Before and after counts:
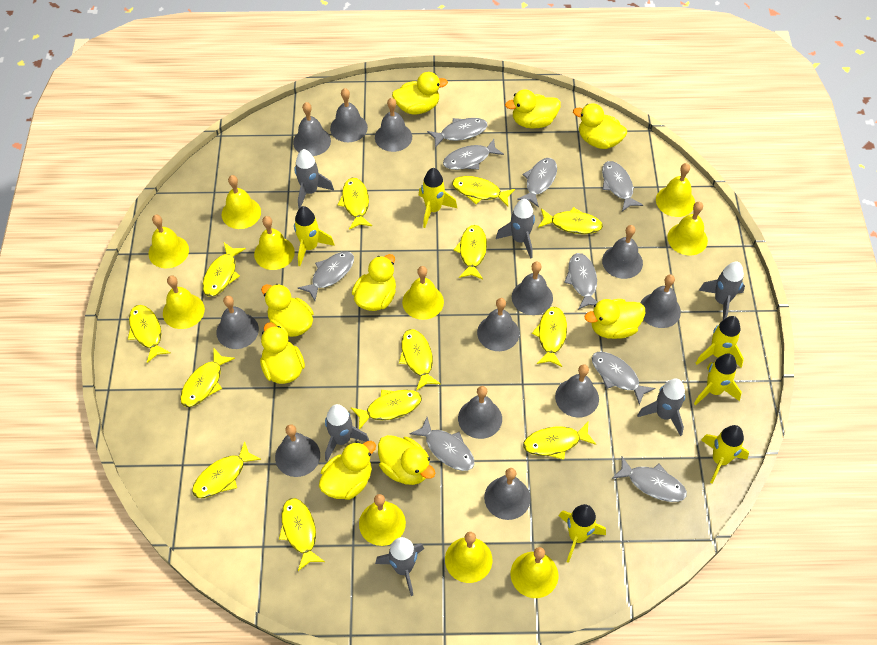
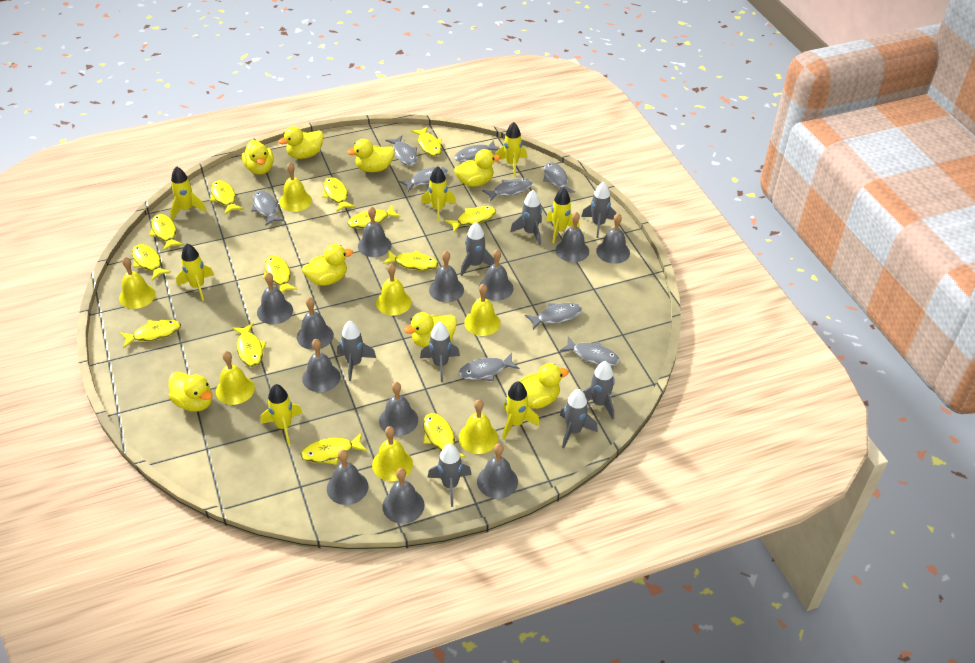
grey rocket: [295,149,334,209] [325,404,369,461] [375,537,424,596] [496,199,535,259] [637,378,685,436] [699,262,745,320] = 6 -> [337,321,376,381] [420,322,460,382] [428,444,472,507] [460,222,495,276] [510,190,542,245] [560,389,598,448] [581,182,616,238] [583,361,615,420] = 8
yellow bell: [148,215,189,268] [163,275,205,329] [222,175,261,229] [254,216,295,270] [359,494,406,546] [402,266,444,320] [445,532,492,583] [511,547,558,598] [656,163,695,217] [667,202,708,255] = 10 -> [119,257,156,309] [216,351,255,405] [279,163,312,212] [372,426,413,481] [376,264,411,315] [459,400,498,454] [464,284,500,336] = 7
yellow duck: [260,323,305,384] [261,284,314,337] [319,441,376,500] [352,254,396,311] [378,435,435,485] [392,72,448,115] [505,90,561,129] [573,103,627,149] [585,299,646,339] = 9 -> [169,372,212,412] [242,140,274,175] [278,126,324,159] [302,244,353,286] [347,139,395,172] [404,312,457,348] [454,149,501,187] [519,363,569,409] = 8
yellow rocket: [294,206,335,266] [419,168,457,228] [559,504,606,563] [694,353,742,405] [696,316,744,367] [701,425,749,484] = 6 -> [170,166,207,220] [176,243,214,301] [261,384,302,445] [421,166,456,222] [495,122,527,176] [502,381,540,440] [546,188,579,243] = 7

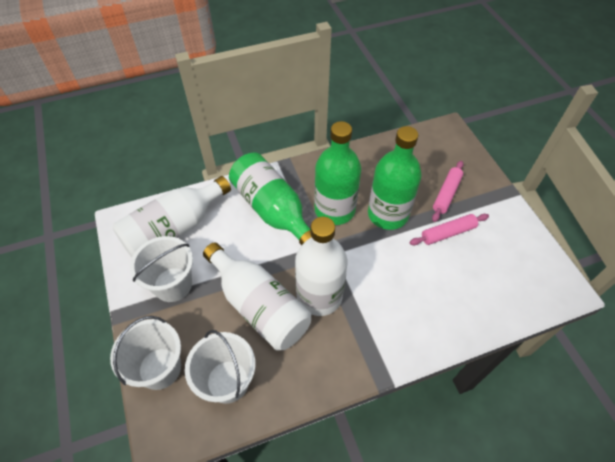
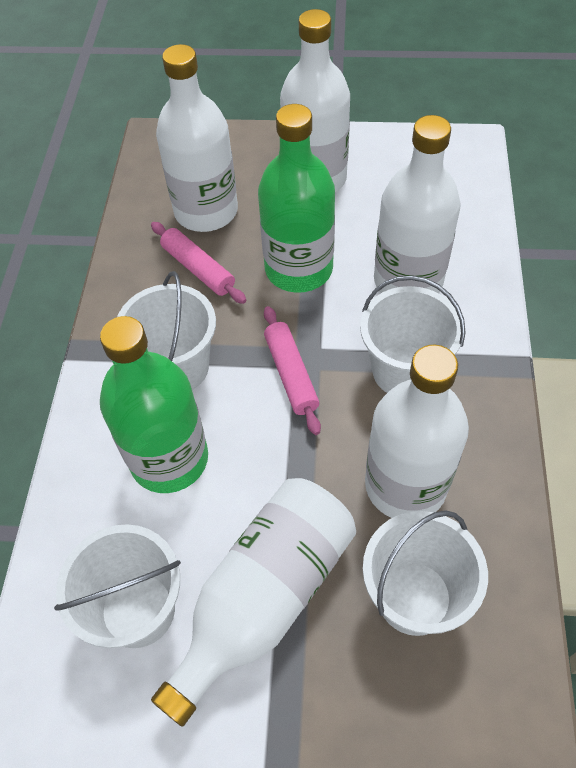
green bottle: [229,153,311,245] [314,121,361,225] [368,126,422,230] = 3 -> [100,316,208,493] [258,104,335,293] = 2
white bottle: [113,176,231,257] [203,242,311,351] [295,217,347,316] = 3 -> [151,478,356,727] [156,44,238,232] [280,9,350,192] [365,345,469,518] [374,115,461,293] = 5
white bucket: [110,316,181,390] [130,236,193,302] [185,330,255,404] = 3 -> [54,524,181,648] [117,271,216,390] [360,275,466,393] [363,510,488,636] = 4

WORK REQUIRED: The count, and nothing else: how many lines of the entries contain the word "bottle"?

RESPONSE AREA: 2